_Assigned task_.
Copy every line of the records below that holds the word "turned".

Collection entries:
######

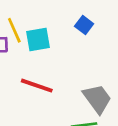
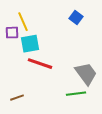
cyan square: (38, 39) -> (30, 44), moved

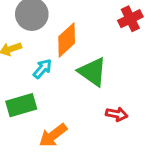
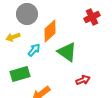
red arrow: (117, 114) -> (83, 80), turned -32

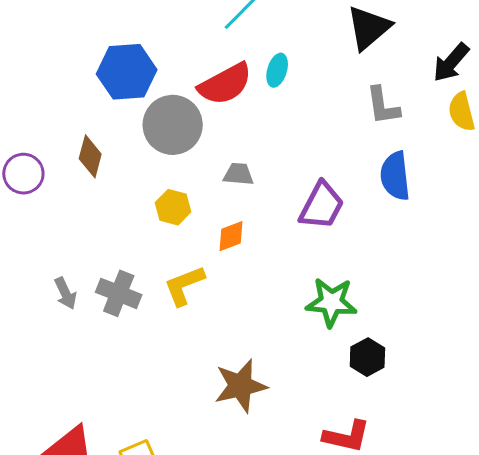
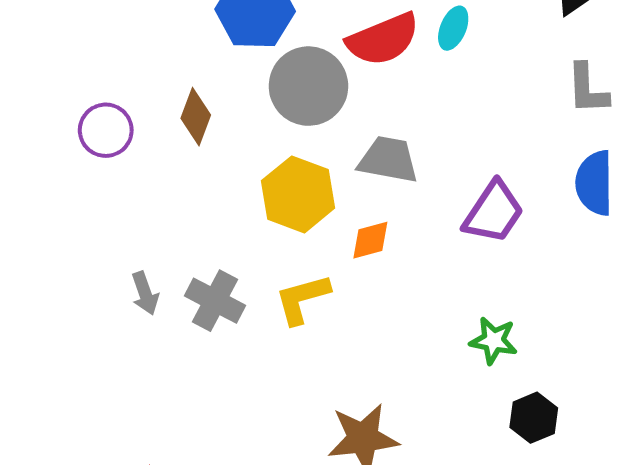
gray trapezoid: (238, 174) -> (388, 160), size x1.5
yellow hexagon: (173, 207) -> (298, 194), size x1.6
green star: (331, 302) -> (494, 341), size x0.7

######

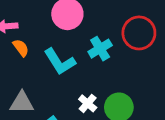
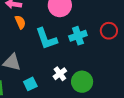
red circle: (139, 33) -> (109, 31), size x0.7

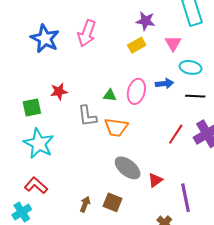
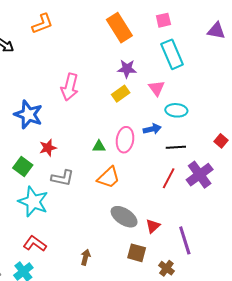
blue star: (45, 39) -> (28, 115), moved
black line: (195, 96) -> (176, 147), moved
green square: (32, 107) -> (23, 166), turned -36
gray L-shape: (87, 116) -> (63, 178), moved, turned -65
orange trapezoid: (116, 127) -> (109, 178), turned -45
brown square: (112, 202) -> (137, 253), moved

######

_Response area_.
red arrow: (117, 114) -> (83, 80), turned -32
green square: (32, 107) -> (23, 166), turned -36
gray L-shape: (87, 116) -> (63, 178), moved, turned -65
orange trapezoid: (116, 127) -> (109, 178), turned -45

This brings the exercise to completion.